Revision comparison data:
---

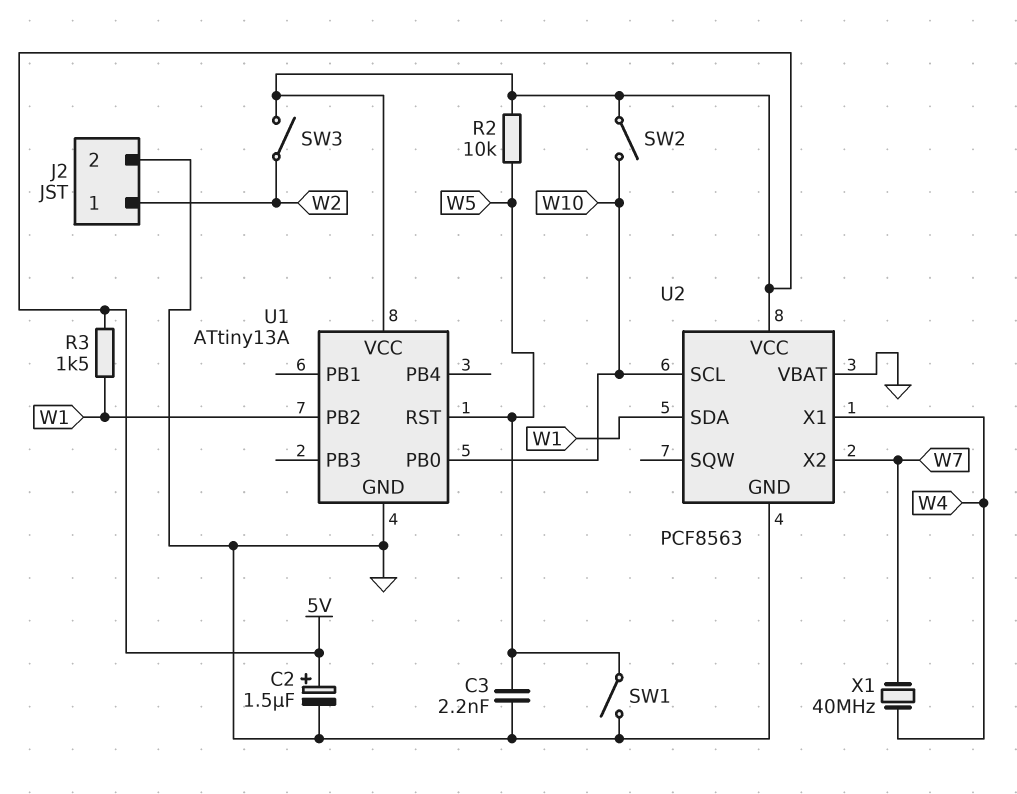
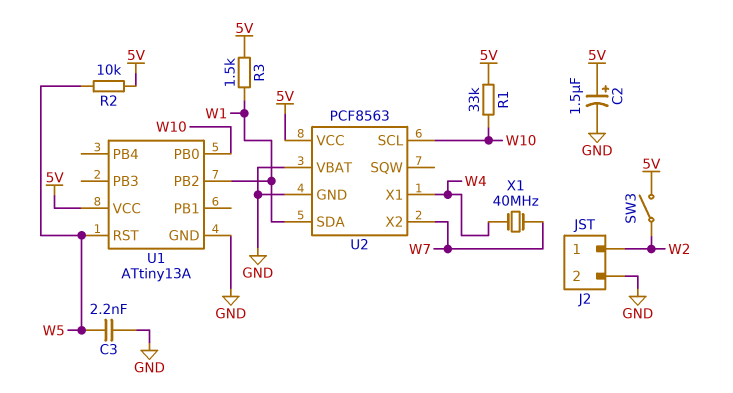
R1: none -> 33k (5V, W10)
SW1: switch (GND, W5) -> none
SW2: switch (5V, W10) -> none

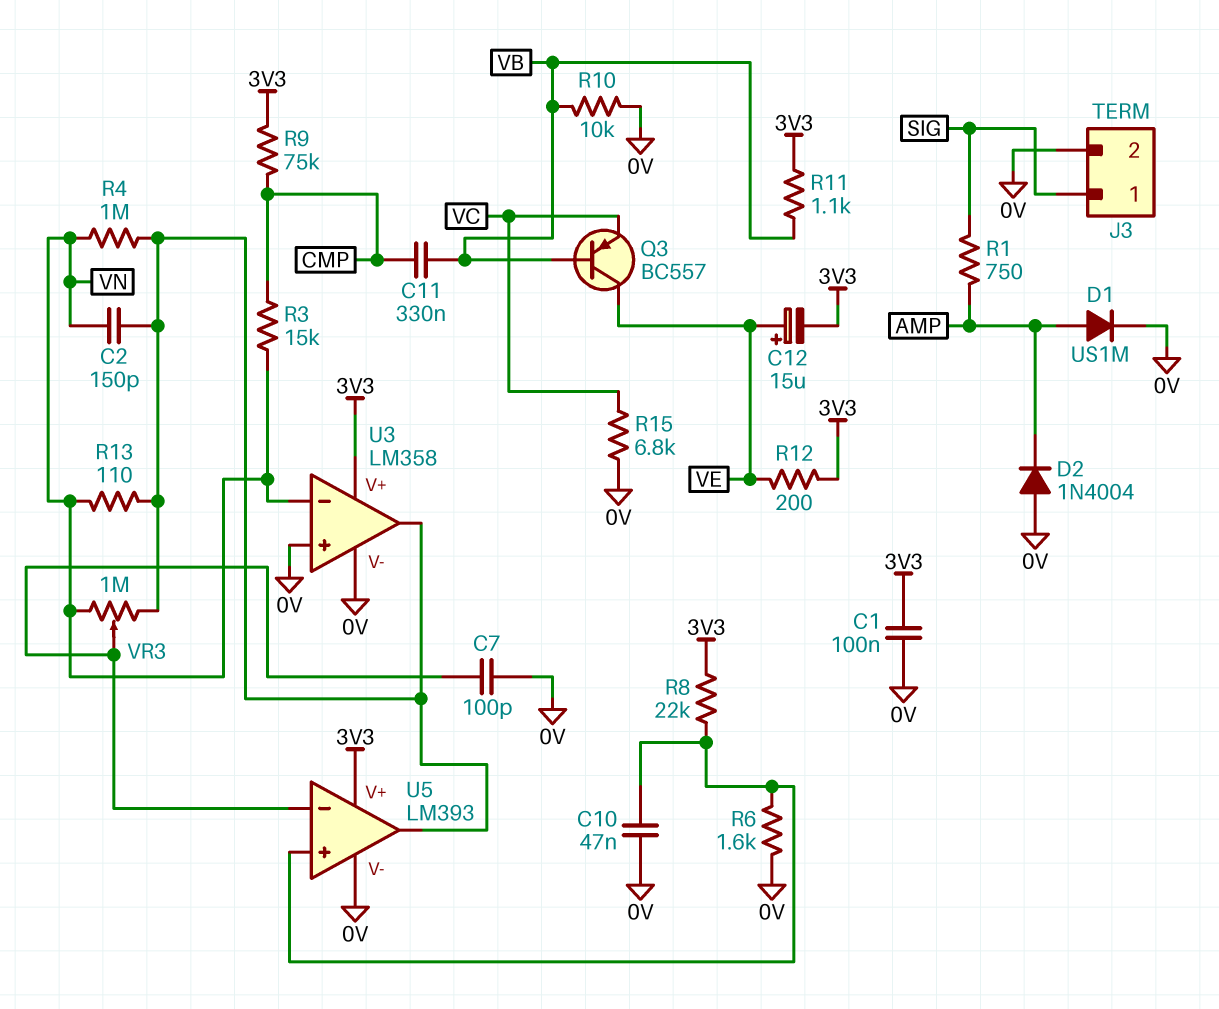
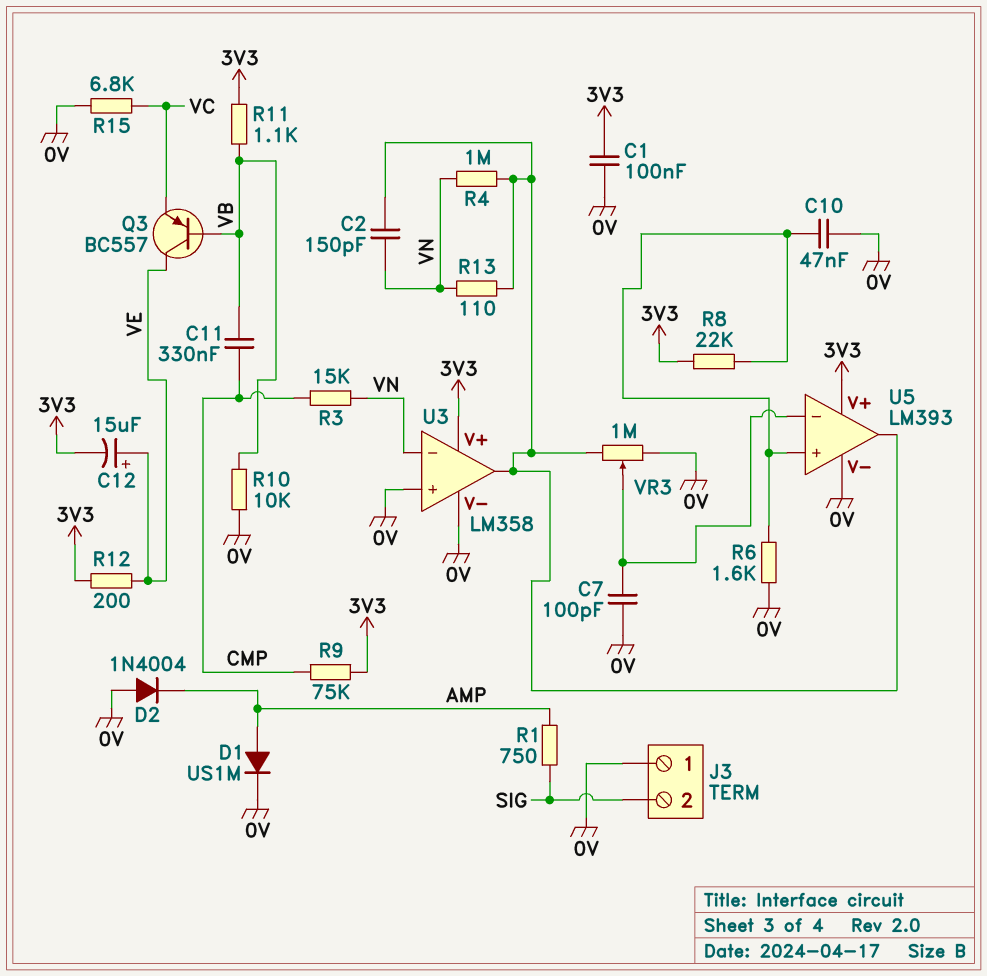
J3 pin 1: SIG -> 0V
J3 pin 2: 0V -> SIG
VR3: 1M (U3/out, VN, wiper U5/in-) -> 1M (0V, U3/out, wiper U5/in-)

---

→ PROBLEM REQUIREMENTS:
The span to give again runs from the line with "J3 pin 2: 0V -> SIG" through the last line of the records above; reproduce it exactly and nothing more.

→ COMPLETED TASK:
J3 pin 2: 0V -> SIG
VR3: 1M (U3/out, VN, wiper U5/in-) -> 1M (0V, U3/out, wiper U5/in-)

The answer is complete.